▶ SOURCE DATA
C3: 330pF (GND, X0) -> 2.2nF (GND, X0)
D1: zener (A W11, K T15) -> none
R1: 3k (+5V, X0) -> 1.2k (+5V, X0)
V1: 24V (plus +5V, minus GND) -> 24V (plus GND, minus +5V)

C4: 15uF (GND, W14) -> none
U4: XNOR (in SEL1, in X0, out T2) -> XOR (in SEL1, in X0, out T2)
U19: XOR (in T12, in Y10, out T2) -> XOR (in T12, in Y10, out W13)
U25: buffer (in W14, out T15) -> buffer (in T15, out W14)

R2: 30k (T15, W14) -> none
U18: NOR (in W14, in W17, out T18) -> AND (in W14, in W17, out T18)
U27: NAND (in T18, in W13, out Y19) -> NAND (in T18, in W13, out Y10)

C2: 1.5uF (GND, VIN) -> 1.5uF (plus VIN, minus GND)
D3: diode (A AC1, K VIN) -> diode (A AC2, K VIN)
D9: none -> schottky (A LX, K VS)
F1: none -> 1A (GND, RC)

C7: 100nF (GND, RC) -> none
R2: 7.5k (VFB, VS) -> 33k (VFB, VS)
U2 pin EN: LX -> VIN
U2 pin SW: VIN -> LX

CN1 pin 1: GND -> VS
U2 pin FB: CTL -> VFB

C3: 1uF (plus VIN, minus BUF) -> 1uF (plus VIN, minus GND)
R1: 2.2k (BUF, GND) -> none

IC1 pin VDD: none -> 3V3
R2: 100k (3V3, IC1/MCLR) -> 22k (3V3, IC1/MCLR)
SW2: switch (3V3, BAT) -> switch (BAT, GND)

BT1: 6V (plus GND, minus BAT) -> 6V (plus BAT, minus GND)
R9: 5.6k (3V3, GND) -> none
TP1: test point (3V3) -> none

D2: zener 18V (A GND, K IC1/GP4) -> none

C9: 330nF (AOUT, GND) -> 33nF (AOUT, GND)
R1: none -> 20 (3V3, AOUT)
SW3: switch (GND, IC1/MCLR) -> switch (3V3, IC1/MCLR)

▶ EXERCISE REQUIREMENTS
Lines are to be repeated exactly from the one that contains "TP1: test point (3V3) -> none" through the last line of the listing, with both ends kept and no others added.

▶ SOLUTION BELOW
TP1: test point (3V3) -> none

D2: zener 18V (A GND, K IC1/GP4) -> none

C9: 330nF (AOUT, GND) -> 33nF (AOUT, GND)
R1: none -> 20 (3V3, AOUT)
SW3: switch (GND, IC1/MCLR) -> switch (3V3, IC1/MCLR)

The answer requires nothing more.